● **Task to complete**:
Pick out all lines in the listing holding the string "green" and copy them.

====== Exercise data ======

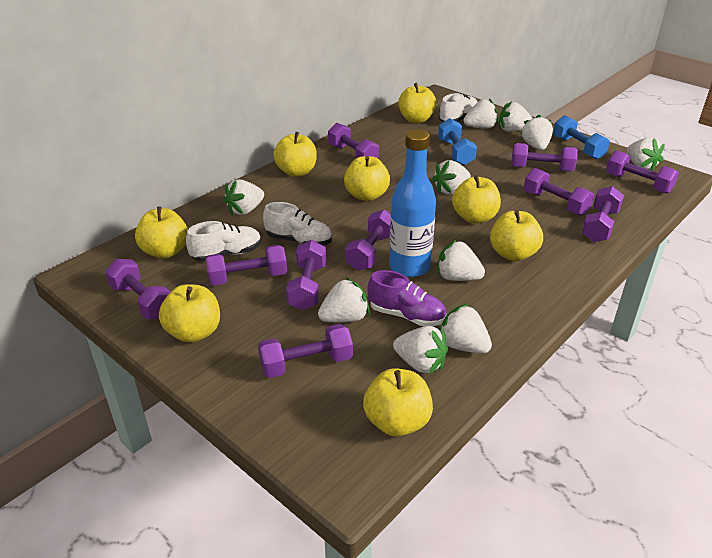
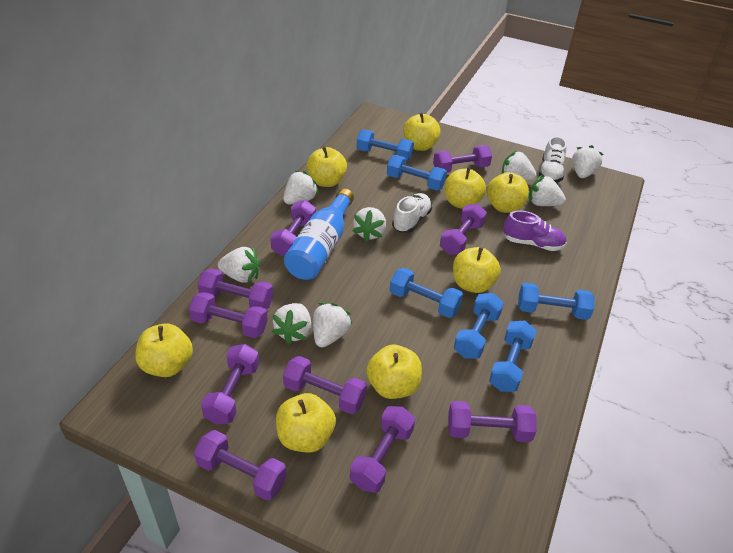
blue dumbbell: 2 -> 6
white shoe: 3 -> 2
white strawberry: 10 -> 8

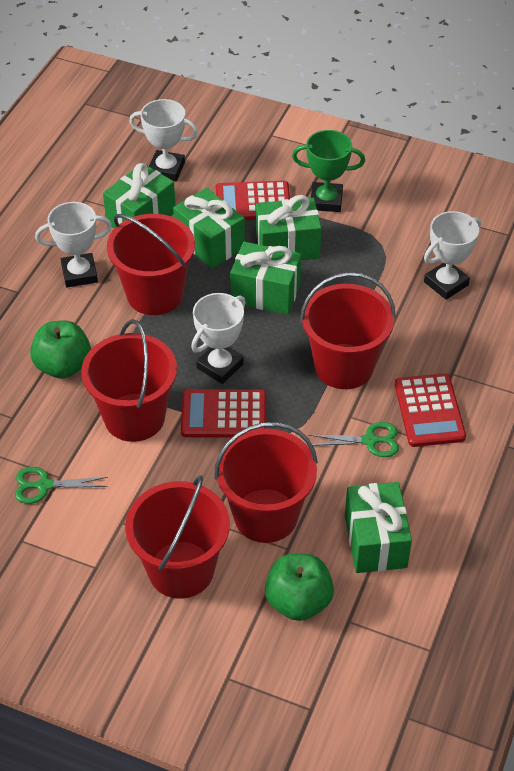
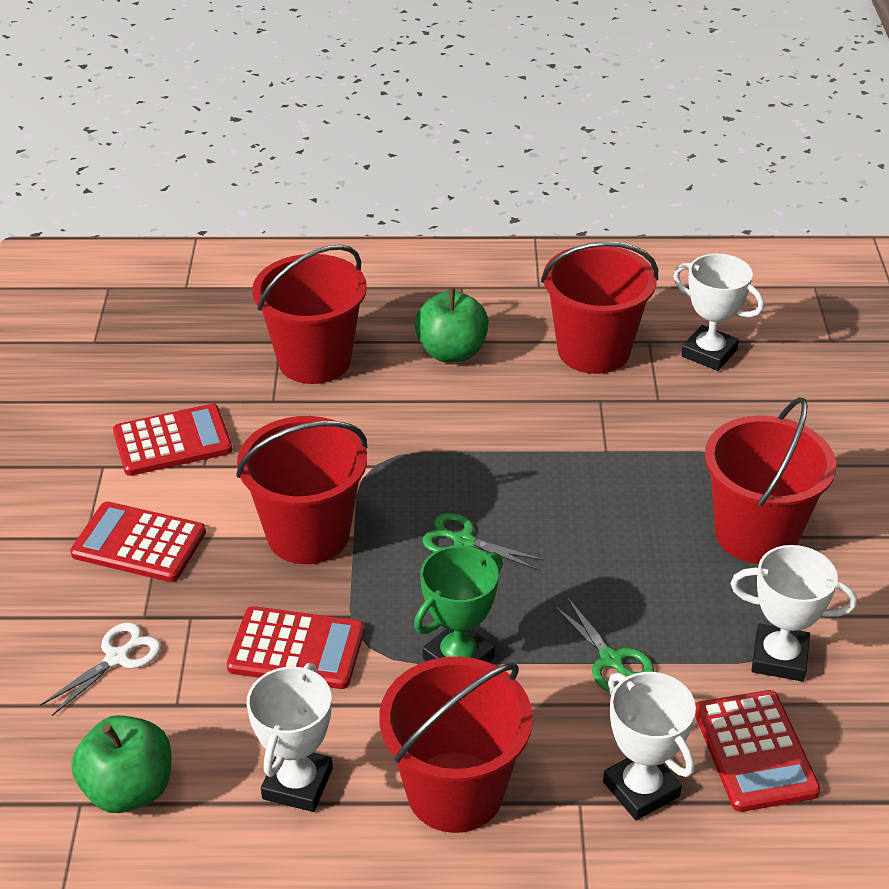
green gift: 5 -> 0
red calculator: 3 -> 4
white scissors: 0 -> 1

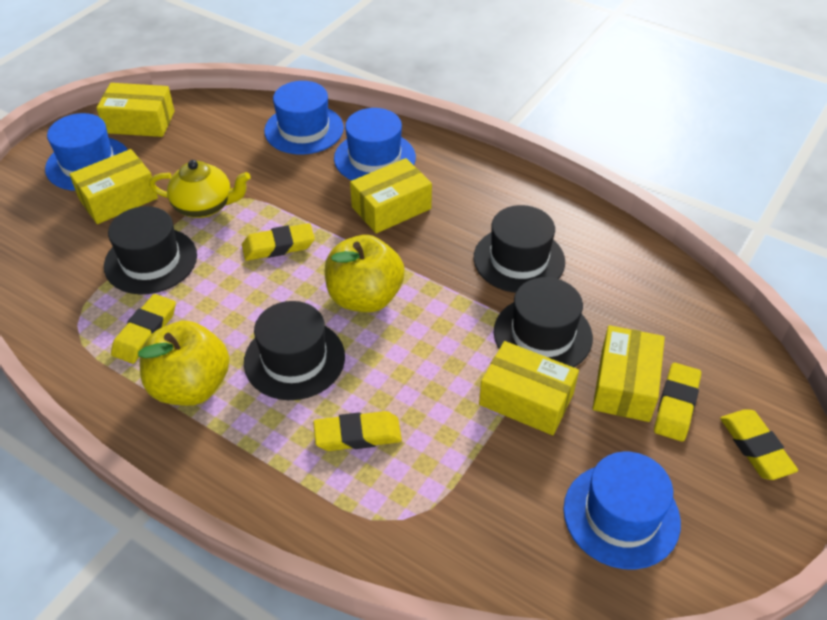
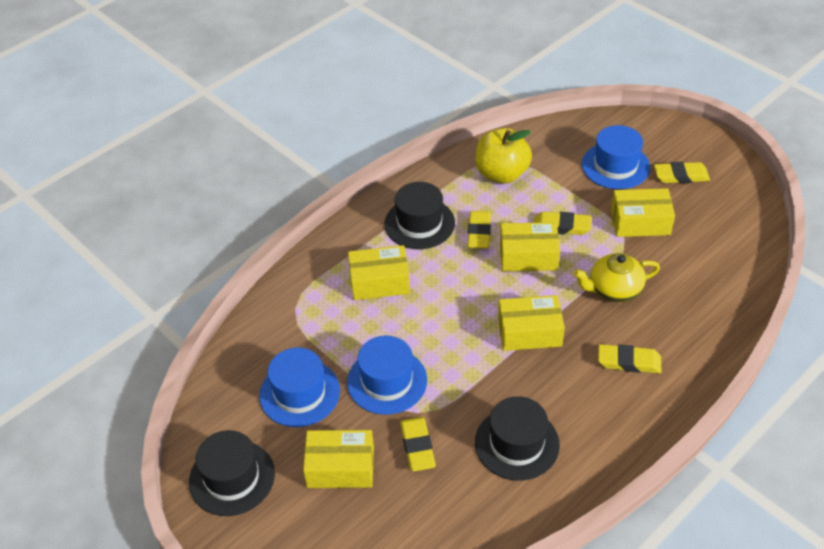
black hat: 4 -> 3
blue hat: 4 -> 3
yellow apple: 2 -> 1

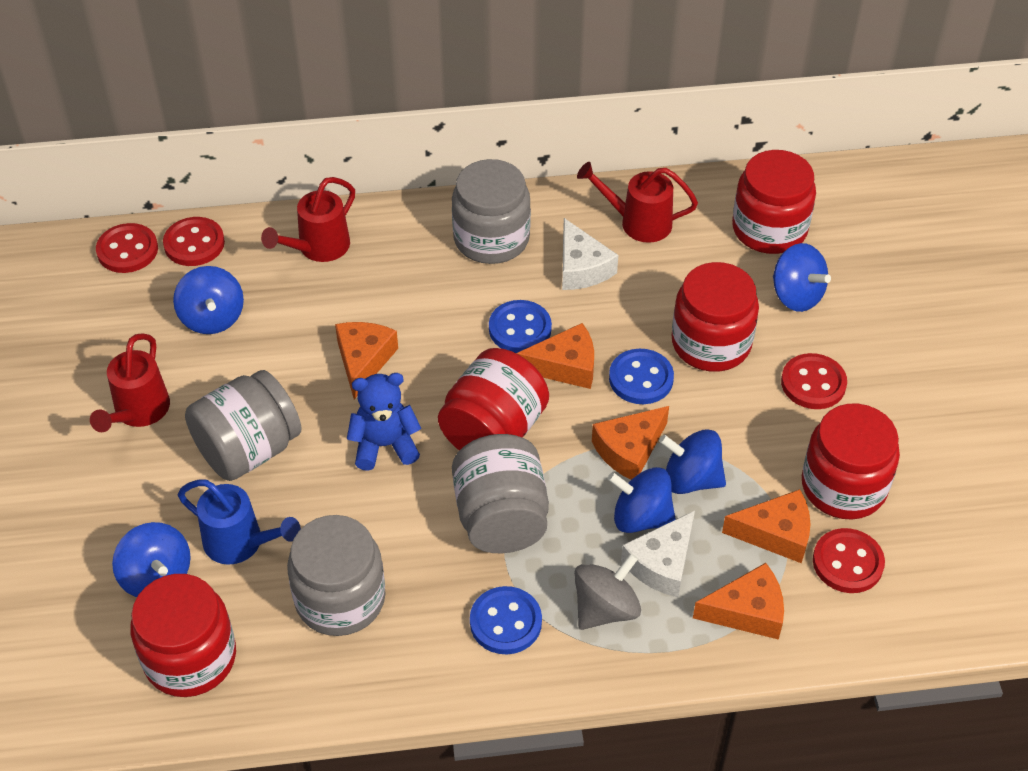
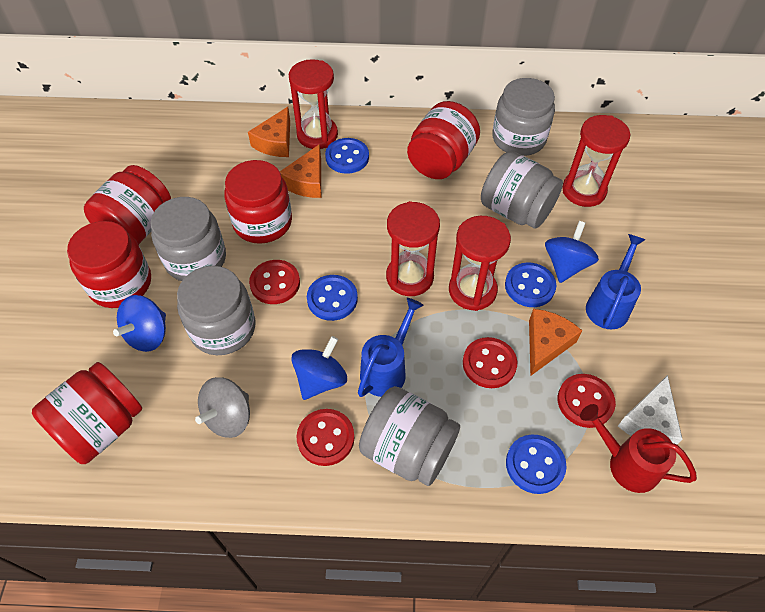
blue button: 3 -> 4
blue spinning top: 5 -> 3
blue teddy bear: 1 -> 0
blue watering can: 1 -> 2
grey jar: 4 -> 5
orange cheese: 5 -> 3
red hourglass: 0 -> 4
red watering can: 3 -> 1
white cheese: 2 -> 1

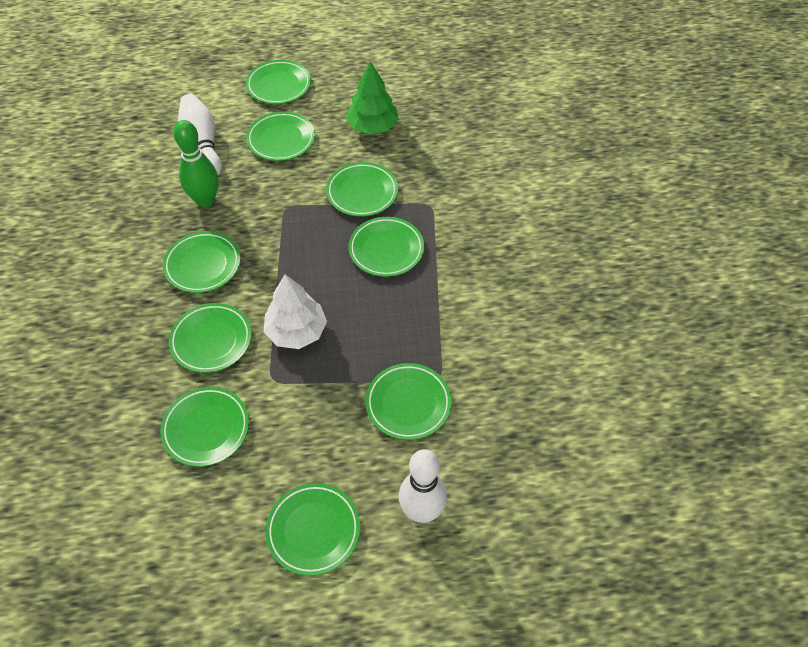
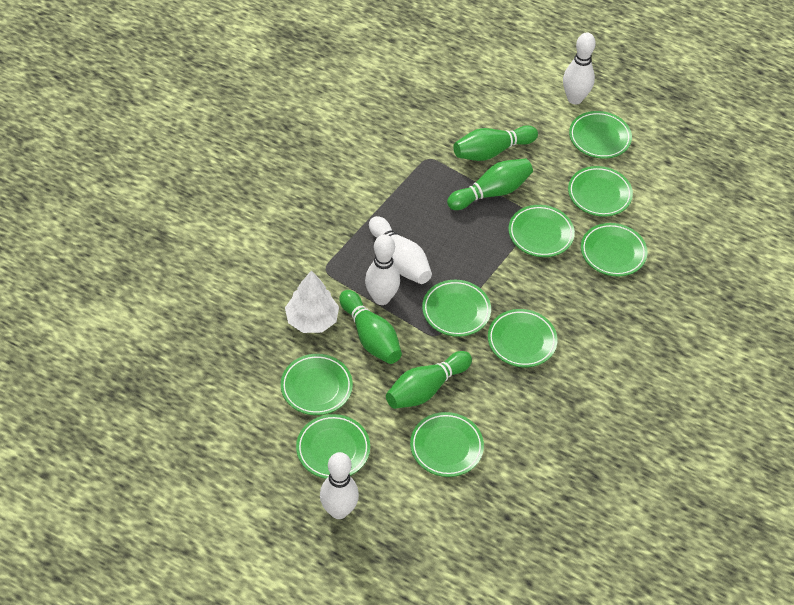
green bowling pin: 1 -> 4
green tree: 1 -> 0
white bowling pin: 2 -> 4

======

● **Solution below**:
green gift: 5 -> 0
green bowling pin: 1 -> 4
green tree: 1 -> 0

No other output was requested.